Your assignment: Repeat every entry exactly. Leave nothing out.

....

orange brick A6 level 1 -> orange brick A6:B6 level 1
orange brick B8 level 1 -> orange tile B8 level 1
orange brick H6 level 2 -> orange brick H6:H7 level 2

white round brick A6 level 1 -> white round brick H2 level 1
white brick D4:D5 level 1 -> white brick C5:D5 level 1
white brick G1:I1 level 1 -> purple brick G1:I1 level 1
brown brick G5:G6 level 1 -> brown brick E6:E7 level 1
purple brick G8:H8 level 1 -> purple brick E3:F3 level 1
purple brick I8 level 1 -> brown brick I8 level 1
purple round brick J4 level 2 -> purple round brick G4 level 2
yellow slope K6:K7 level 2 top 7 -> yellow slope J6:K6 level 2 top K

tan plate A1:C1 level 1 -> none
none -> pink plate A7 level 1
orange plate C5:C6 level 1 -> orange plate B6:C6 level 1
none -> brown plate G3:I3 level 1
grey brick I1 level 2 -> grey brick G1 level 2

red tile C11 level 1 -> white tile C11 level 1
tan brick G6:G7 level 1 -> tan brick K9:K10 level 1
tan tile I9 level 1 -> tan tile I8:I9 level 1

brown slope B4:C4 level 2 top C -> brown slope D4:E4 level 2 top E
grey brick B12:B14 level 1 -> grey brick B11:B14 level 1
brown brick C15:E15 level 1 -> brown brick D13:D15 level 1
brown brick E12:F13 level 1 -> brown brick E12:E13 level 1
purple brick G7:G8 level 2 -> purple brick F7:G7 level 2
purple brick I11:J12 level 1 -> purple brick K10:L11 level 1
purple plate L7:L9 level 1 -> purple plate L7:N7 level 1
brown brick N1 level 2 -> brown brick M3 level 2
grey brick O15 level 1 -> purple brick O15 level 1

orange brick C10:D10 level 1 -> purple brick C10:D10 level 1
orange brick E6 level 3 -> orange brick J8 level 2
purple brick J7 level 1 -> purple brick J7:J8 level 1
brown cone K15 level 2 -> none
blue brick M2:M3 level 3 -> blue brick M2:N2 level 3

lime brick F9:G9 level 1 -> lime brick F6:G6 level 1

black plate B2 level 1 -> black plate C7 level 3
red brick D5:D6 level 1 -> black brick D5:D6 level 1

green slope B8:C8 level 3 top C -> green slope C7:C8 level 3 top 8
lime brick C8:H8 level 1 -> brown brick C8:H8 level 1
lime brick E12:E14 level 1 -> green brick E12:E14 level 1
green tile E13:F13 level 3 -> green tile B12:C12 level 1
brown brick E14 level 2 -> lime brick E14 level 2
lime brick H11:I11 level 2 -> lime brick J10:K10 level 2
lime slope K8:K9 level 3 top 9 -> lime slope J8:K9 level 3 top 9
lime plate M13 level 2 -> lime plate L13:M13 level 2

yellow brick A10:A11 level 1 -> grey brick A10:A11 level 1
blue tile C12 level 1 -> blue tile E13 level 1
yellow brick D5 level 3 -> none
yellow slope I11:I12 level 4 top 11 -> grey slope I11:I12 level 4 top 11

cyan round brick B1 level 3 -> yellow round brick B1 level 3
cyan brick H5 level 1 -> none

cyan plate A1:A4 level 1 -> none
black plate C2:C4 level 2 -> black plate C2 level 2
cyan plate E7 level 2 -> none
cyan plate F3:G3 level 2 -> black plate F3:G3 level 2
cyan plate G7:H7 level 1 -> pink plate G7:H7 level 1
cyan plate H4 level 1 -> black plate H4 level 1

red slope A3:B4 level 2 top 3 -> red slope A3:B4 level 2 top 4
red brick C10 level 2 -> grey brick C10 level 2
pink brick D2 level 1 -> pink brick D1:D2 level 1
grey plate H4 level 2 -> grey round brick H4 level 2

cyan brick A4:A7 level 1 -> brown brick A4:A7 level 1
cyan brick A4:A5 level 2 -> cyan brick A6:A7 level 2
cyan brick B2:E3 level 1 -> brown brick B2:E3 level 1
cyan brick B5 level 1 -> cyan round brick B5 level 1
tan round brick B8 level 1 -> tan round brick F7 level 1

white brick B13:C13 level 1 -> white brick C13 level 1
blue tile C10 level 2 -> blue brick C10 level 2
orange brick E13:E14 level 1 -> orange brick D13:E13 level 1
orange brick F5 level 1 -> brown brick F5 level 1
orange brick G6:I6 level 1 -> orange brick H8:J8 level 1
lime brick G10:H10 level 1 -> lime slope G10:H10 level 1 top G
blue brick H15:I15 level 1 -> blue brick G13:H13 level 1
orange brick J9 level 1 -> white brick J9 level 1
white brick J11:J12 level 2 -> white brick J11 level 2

....

The completed task:
orange brick A6 level 1 -> orange brick A6:B6 level 1
orange brick B8 level 1 -> orange tile B8 level 1
orange brick H6 level 2 -> orange brick H6:H7 level 2

white round brick A6 level 1 -> white round brick H2 level 1
white brick D4:D5 level 1 -> white brick C5:D5 level 1
white brick G1:I1 level 1 -> purple brick G1:I1 level 1
brown brick G5:G6 level 1 -> brown brick E6:E7 level 1
purple brick G8:H8 level 1 -> purple brick E3:F3 level 1
purple brick I8 level 1 -> brown brick I8 level 1
purple round brick J4 level 2 -> purple round brick G4 level 2
yellow slope K6:K7 level 2 top 7 -> yellow slope J6:K6 level 2 top K

tan plate A1:C1 level 1 -> none
none -> pink plate A7 level 1
orange plate C5:C6 level 1 -> orange plate B6:C6 level 1
none -> brown plate G3:I3 level 1
grey brick I1 level 2 -> grey brick G1 level 2

red tile C11 level 1 -> white tile C11 level 1
tan brick G6:G7 level 1 -> tan brick K9:K10 level 1
tan tile I9 level 1 -> tan tile I8:I9 level 1

brown slope B4:C4 level 2 top C -> brown slope D4:E4 level 2 top E
grey brick B12:B14 level 1 -> grey brick B11:B14 level 1
brown brick C15:E15 level 1 -> brown brick D13:D15 level 1
brown brick E12:F13 level 1 -> brown brick E12:E13 level 1
purple brick G7:G8 level 2 -> purple brick F7:G7 level 2
purple brick I11:J12 level 1 -> purple brick K10:L11 level 1
purple plate L7:L9 level 1 -> purple plate L7:N7 level 1
brown brick N1 level 2 -> brown brick M3 level 2
grey brick O15 level 1 -> purple brick O15 level 1

orange brick C10:D10 level 1 -> purple brick C10:D10 level 1
orange brick E6 level 3 -> orange brick J8 level 2
purple brick J7 level 1 -> purple brick J7:J8 level 1
brown cone K15 level 2 -> none
blue brick M2:M3 level 3 -> blue brick M2:N2 level 3

lime brick F9:G9 level 1 -> lime brick F6:G6 level 1

black plate B2 level 1 -> black plate C7 level 3
red brick D5:D6 level 1 -> black brick D5:D6 level 1

green slope B8:C8 level 3 top C -> green slope C7:C8 level 3 top 8
lime brick C8:H8 level 1 -> brown brick C8:H8 level 1
lime brick E12:E14 level 1 -> green brick E12:E14 level 1
green tile E13:F13 level 3 -> green tile B12:C12 level 1
brown brick E14 level 2 -> lime brick E14 level 2
lime brick H11:I11 level 2 -> lime brick J10:K10 level 2
lime slope K8:K9 level 3 top 9 -> lime slope J8:K9 level 3 top 9
lime plate M13 level 2 -> lime plate L13:M13 level 2

yellow brick A10:A11 level 1 -> grey brick A10:A11 level 1
blue tile C12 level 1 -> blue tile E13 level 1
yellow brick D5 level 3 -> none
yellow slope I11:I12 level 4 top 11 -> grey slope I11:I12 level 4 top 11

cyan round brick B1 level 3 -> yellow round brick B1 level 3
cyan brick H5 level 1 -> none

cyan plate A1:A4 level 1 -> none
black plate C2:C4 level 2 -> black plate C2 level 2
cyan plate E7 level 2 -> none
cyan plate F3:G3 level 2 -> black plate F3:G3 level 2
cyan plate G7:H7 level 1 -> pink plate G7:H7 level 1
cyan plate H4 level 1 -> black plate H4 level 1

red slope A3:B4 level 2 top 3 -> red slope A3:B4 level 2 top 4
red brick C10 level 2 -> grey brick C10 level 2
pink brick D2 level 1 -> pink brick D1:D2 level 1
grey plate H4 level 2 -> grey round brick H4 level 2

cyan brick A4:A7 level 1 -> brown brick A4:A7 level 1
cyan brick A4:A5 level 2 -> cyan brick A6:A7 level 2
cyan brick B2:E3 level 1 -> brown brick B2:E3 level 1
cyan brick B5 level 1 -> cyan round brick B5 level 1
tan round brick B8 level 1 -> tan round brick F7 level 1

white brick B13:C13 level 1 -> white brick C13 level 1
blue tile C10 level 2 -> blue brick C10 level 2
orange brick E13:E14 level 1 -> orange brick D13:E13 level 1
orange brick F5 level 1 -> brown brick F5 level 1
orange brick G6:I6 level 1 -> orange brick H8:J8 level 1
lime brick G10:H10 level 1 -> lime slope G10:H10 level 1 top G
blue brick H15:I15 level 1 -> blue brick G13:H13 level 1
orange brick J9 level 1 -> white brick J9 level 1
white brick J11:J12 level 2 -> white brick J11 level 2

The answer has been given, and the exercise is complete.